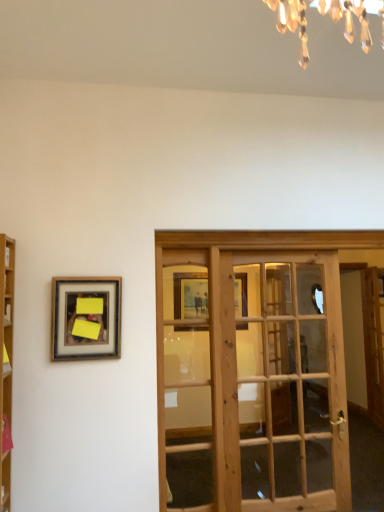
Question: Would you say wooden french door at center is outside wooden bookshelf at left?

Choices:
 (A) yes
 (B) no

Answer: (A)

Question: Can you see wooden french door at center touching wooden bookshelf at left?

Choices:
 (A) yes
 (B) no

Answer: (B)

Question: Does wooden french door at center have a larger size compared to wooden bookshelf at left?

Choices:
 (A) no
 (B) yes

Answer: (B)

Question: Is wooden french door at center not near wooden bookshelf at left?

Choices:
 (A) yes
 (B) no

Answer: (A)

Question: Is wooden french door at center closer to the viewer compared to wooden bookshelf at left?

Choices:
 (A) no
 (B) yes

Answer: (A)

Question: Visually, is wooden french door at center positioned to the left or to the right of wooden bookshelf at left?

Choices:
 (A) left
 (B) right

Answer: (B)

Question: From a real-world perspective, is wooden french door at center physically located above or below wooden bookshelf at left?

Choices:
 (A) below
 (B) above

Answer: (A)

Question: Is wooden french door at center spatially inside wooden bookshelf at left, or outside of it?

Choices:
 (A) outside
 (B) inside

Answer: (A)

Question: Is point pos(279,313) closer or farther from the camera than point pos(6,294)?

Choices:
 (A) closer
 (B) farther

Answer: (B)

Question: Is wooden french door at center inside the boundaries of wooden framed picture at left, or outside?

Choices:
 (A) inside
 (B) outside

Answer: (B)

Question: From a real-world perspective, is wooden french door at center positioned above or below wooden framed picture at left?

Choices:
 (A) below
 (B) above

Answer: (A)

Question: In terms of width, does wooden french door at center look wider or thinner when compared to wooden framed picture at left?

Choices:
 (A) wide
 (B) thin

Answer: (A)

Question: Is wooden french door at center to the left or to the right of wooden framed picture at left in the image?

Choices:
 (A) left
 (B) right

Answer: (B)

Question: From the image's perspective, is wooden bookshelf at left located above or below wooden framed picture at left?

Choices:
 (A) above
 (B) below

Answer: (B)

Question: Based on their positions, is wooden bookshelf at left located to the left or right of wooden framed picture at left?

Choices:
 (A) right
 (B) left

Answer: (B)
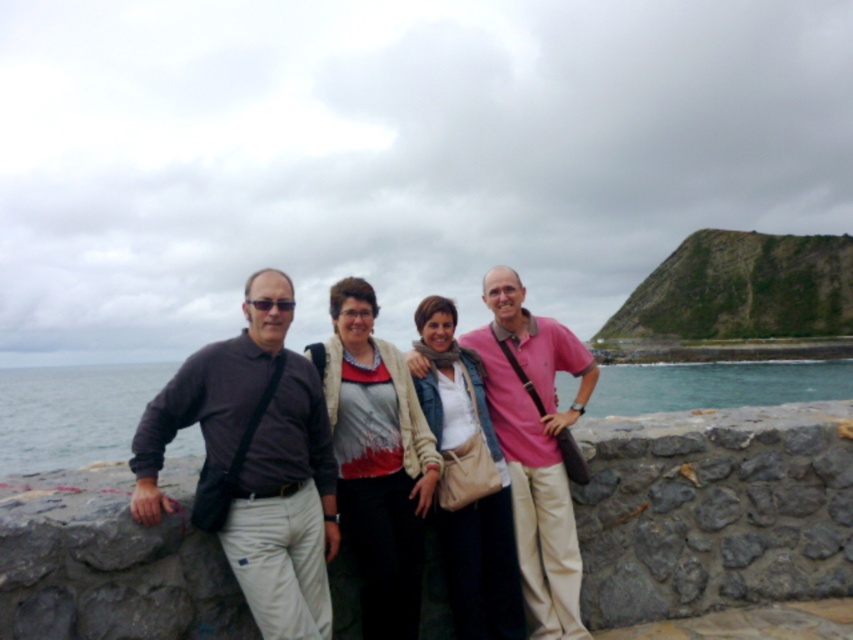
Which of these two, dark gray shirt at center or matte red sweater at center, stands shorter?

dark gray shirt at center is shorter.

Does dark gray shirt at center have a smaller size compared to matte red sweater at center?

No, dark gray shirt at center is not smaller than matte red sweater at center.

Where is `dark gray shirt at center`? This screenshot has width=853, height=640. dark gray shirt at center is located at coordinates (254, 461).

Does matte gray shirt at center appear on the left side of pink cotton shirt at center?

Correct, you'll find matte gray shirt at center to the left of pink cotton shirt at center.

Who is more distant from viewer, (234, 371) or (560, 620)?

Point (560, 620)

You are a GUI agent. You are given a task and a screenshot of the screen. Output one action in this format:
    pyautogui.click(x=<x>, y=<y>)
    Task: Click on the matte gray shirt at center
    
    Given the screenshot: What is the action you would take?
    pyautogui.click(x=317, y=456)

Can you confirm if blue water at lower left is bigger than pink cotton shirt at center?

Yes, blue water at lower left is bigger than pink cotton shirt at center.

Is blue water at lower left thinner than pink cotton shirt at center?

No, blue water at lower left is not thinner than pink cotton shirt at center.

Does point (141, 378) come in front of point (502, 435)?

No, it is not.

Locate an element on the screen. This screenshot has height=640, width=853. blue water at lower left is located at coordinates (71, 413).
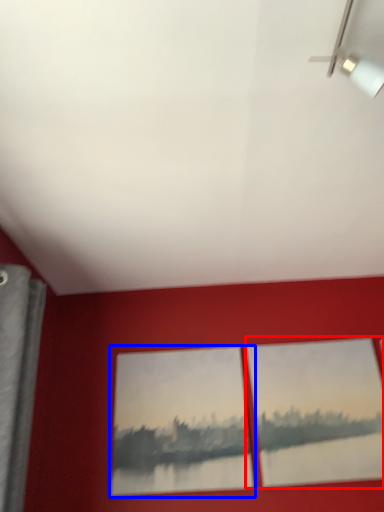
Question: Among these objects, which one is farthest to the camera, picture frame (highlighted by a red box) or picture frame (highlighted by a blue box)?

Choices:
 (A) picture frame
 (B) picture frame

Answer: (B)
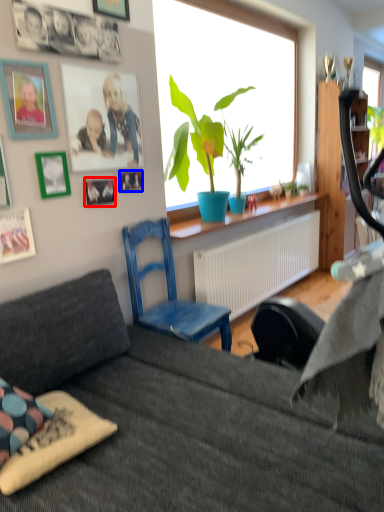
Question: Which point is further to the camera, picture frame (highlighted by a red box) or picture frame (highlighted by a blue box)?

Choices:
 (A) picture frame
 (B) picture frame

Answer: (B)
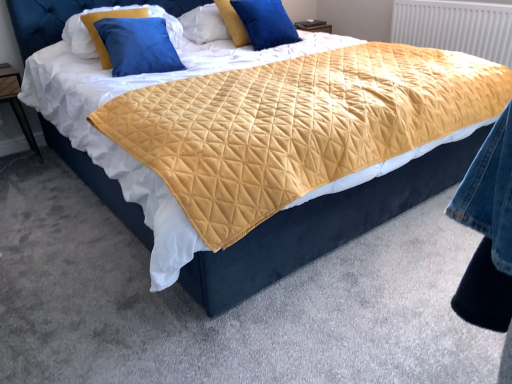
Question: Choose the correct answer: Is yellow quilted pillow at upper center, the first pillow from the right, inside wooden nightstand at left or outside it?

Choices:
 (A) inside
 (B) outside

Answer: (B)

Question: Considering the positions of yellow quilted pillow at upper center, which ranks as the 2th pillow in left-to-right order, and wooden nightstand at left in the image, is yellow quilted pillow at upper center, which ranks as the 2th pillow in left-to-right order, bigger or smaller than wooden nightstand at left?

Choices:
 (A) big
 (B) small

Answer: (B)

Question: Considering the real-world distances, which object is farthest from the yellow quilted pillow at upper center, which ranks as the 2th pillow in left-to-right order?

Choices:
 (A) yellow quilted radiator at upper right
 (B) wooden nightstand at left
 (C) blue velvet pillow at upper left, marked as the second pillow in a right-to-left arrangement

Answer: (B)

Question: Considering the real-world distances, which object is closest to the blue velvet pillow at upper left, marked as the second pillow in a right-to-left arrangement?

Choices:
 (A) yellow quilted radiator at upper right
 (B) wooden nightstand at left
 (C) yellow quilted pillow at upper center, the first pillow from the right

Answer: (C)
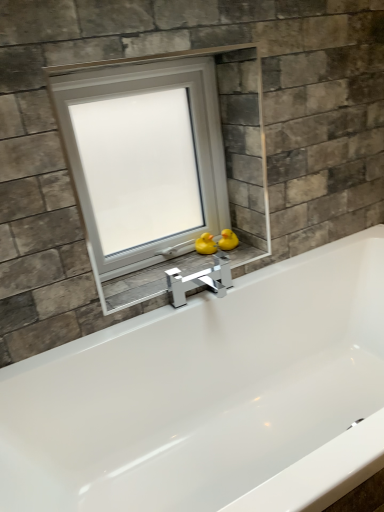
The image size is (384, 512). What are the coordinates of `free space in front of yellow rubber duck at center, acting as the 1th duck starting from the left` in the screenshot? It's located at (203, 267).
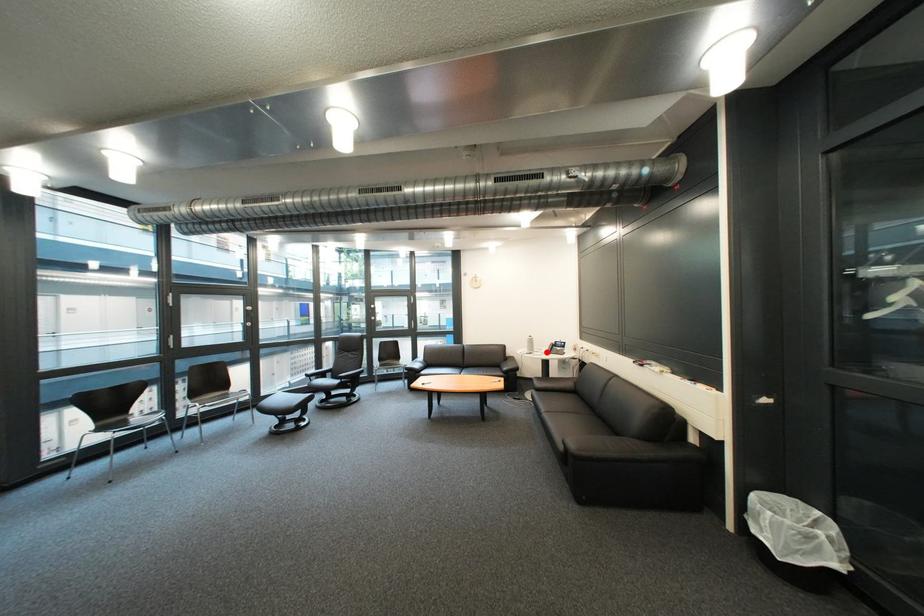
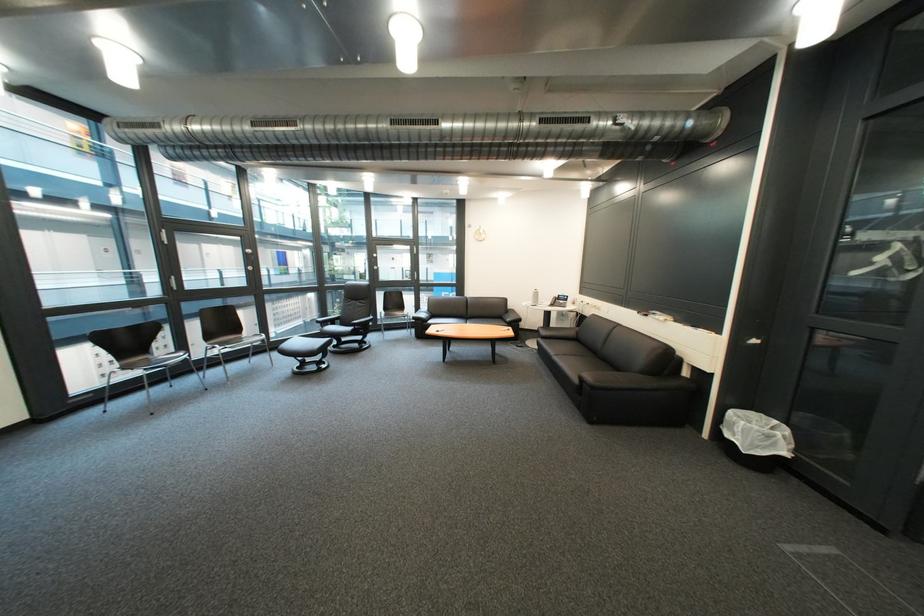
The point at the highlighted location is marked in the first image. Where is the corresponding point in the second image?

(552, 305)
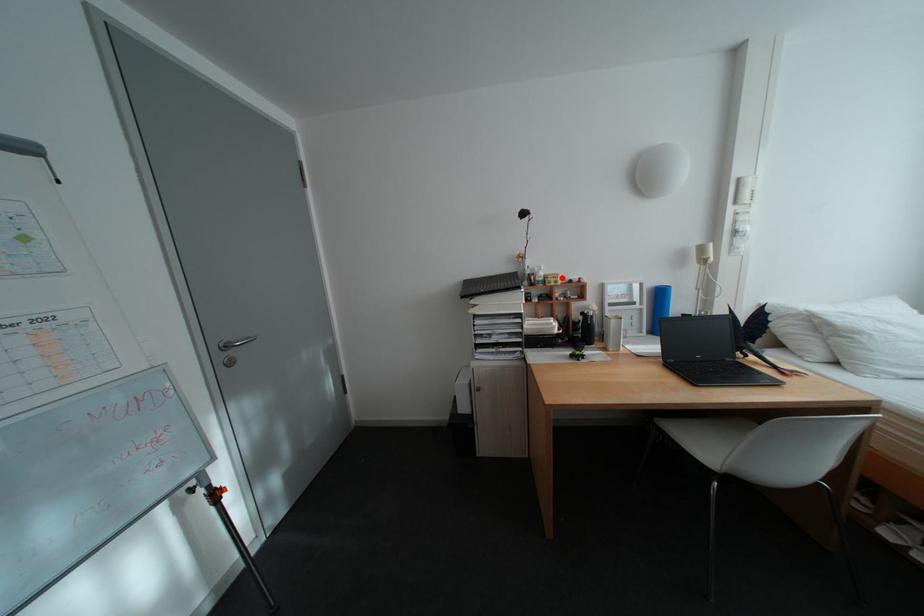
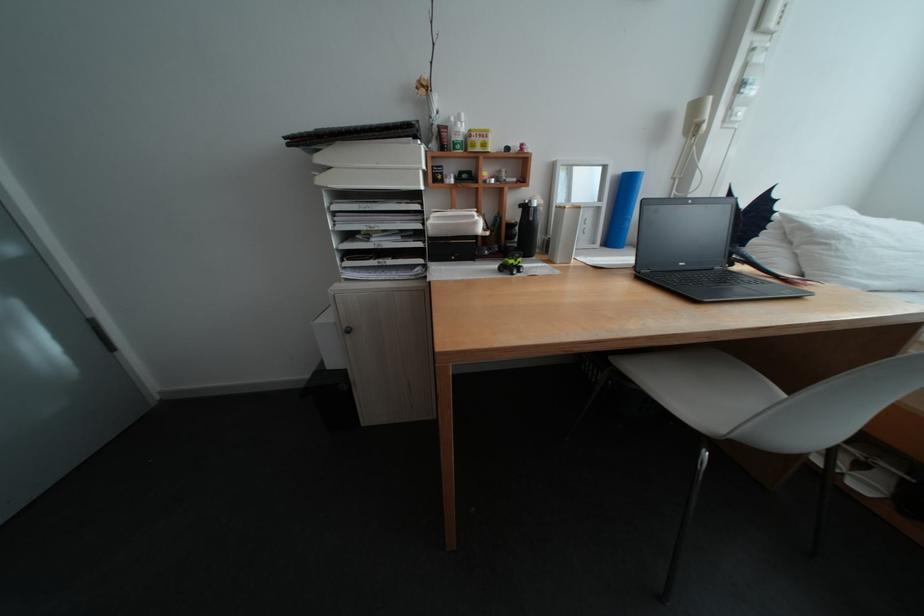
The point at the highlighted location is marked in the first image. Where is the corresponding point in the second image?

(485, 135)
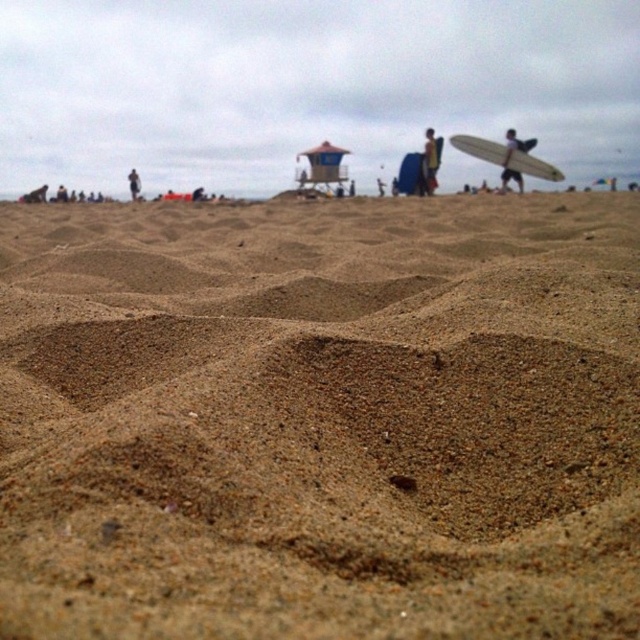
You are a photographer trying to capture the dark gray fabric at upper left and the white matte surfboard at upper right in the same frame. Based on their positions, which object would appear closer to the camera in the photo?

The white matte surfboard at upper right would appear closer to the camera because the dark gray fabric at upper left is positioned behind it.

^^^^^^^^^^^^^^^^

**PROBLEM TO SOLVE:** Rewrite all of the data above with every "wooden french door" changed to "wooden sliding door" and everything else kept the same. Leave the pictures out.

**TASK RESPONSE:**
Question: Would you say wooden sliding door at center is outside wooden bookshelf at left?

Choices:
 (A) yes
 (B) no

Answer: (A)

Question: Can you see wooden sliding door at center touching wooden bookshelf at left?

Choices:
 (A) yes
 (B) no

Answer: (B)

Question: Does wooden sliding door at center have a larger size compared to wooden bookshelf at left?

Choices:
 (A) no
 (B) yes

Answer: (B)

Question: Is wooden sliding door at center not near wooden bookshelf at left?

Choices:
 (A) yes
 (B) no

Answer: (A)

Question: Is wooden sliding door at center closer to the viewer compared to wooden bookshelf at left?

Choices:
 (A) no
 (B) yes

Answer: (A)

Question: Visually, is wooden sliding door at center positioned to the left or to the right of wooden bookshelf at left?

Choices:
 (A) left
 (B) right

Answer: (B)

Question: From a real-world perspective, is wooden sliding door at center physically located above or below wooden bookshelf at left?

Choices:
 (A) below
 (B) above

Answer: (A)

Question: Is wooden sliding door at center spatially inside wooden bookshelf at left, or outside of it?

Choices:
 (A) outside
 (B) inside

Answer: (A)

Question: Is point pos(279,313) closer or farther from the camera than point pos(6,294)?

Choices:
 (A) closer
 (B) farther

Answer: (B)

Question: Is wooden sliding door at center inside the boundaries of wooden framed picture at left, or outside?

Choices:
 (A) inside
 (B) outside

Answer: (B)

Question: From a real-world perspective, is wooden sliding door at center positioned above or below wooden framed picture at left?

Choices:
 (A) below
 (B) above

Answer: (A)

Question: In terms of width, does wooden sliding door at center look wider or thinner when compared to wooden framed picture at left?

Choices:
 (A) wide
 (B) thin

Answer: (A)

Question: Is wooden sliding door at center to the left or to the right of wooden framed picture at left in the image?

Choices:
 (A) left
 (B) right

Answer: (B)

Question: From the image's perspective, is wooden bookshelf at left located above or below wooden framed picture at left?

Choices:
 (A) above
 (B) below

Answer: (B)

Question: Based on their positions, is wooden bookshelf at left located to the left or right of wooden framed picture at left?

Choices:
 (A) right
 (B) left

Answer: (B)
Which of these two, dark gray shirt at center or matte red sweater at center, stands shorter?

dark gray shirt at center is shorter.

Does dark gray shirt at center have a smaller size compared to matte red sweater at center?

No, dark gray shirt at center is not smaller than matte red sweater at center.

Where is `dark gray shirt at center`? This screenshot has width=853, height=640. dark gray shirt at center is located at coordinates (254, 461).

Does matte gray shirt at center appear on the left side of pink cotton shirt at center?

Correct, you'll find matte gray shirt at center to the left of pink cotton shirt at center.

Who is more distant from viewer, (234, 371) or (560, 620)?

Point (560, 620)

You are a GUI agent. You are given a task and a screenshot of the screen. Output one action in this format:
    pyautogui.click(x=<x>, y=<y>)
    Task: Click on the matte gray shirt at center
    
    Given the screenshot: What is the action you would take?
    pyautogui.click(x=317, y=456)

Can you confirm if blue water at lower left is bigger than pink cotton shirt at center?

Yes, blue water at lower left is bigger than pink cotton shirt at center.

Is blue water at lower left thinner than pink cotton shirt at center?

No, blue water at lower left is not thinner than pink cotton shirt at center.

Does point (141, 378) come in front of point (502, 435)?

No, it is not.

Locate an element on the screen. This screenshot has height=640, width=853. blue water at lower left is located at coordinates (71, 413).
Question: Among these objects, which one is farthest to the camera, picture frame (highlighted by a red box) or picture frame (highlighted by a blue box)?

Choices:
 (A) picture frame
 (B) picture frame

Answer: (B)
Question: Which point is further to the camera, picture frame (highlighted by a red box) or picture frame (highlighted by a blue box)?

Choices:
 (A) picture frame
 (B) picture frame

Answer: (B)
Question: Choose the correct answer: Is yellow quilted pillow at upper center, the first pillow from the right, inside wooden nightstand at left or outside it?

Choices:
 (A) inside
 (B) outside

Answer: (B)

Question: Considering the positions of yellow quilted pillow at upper center, which ranks as the 2th pillow in left-to-right order, and wooden nightstand at left in the image, is yellow quilted pillow at upper center, which ranks as the 2th pillow in left-to-right order, bigger or smaller than wooden nightstand at left?

Choices:
 (A) big
 (B) small

Answer: (B)

Question: Considering the real-world distances, which object is farthest from the yellow quilted pillow at upper center, which ranks as the 2th pillow in left-to-right order?

Choices:
 (A) yellow quilted radiator at upper right
 (B) wooden nightstand at left
 (C) blue velvet pillow at upper left, marked as the second pillow in a right-to-left arrangement

Answer: (B)

Question: Considering the real-world distances, which object is closest to the blue velvet pillow at upper left, marked as the second pillow in a right-to-left arrangement?

Choices:
 (A) yellow quilted radiator at upper right
 (B) wooden nightstand at left
 (C) yellow quilted pillow at upper center, the first pillow from the right

Answer: (C)
The image size is (384, 512). What are the coordinates of `free space in front of yellow rubber duck at center, acting as the 1th duck starting from the left` in the screenshot? It's located at (203, 267).
The point at the highlighted location is marked in the first image. Where is the corresponding point in the second image?

(552, 305)
The point at the highlighted location is marked in the first image. Where is the corresponding point in the second image?

(485, 135)
You are a photographer trying to capture the dark gray fabric at upper left and the white matte surfboard at upper right in the same frame. Based on their positions, which object would appear closer to the camera in the photo?

The white matte surfboard at upper right would appear closer to the camera because the dark gray fabric at upper left is positioned behind it.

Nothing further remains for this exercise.